### What is being asked
Wherever a line in the data holds the word "degrees", pull that line out.

### Records provided
-*-*-

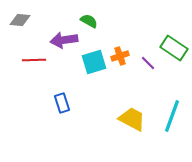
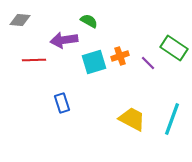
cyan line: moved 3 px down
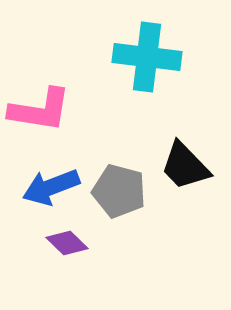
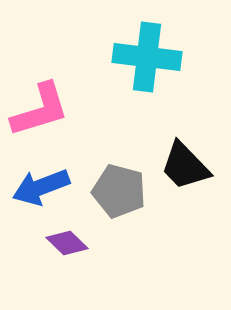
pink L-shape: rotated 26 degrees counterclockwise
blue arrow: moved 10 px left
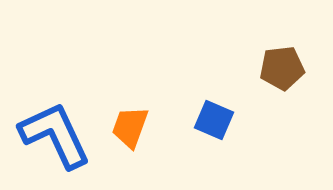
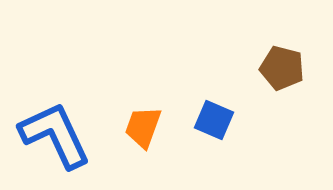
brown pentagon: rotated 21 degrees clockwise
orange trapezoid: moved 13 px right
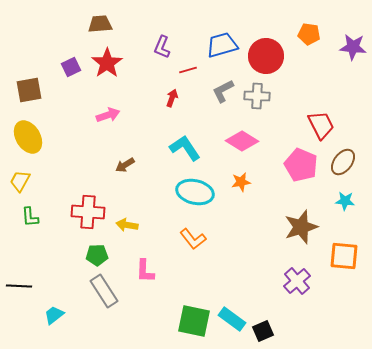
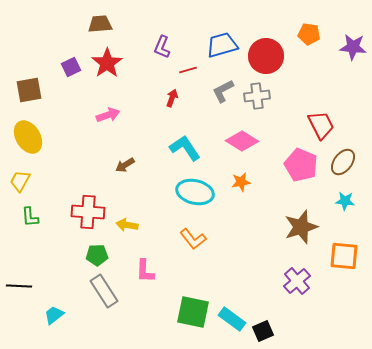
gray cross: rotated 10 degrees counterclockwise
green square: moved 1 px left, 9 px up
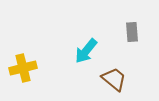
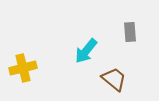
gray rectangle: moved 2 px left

-*-*-

### Expected answer
pink L-shape: rotated 26 degrees counterclockwise
brown pentagon: rotated 21 degrees clockwise
gray cross: rotated 10 degrees counterclockwise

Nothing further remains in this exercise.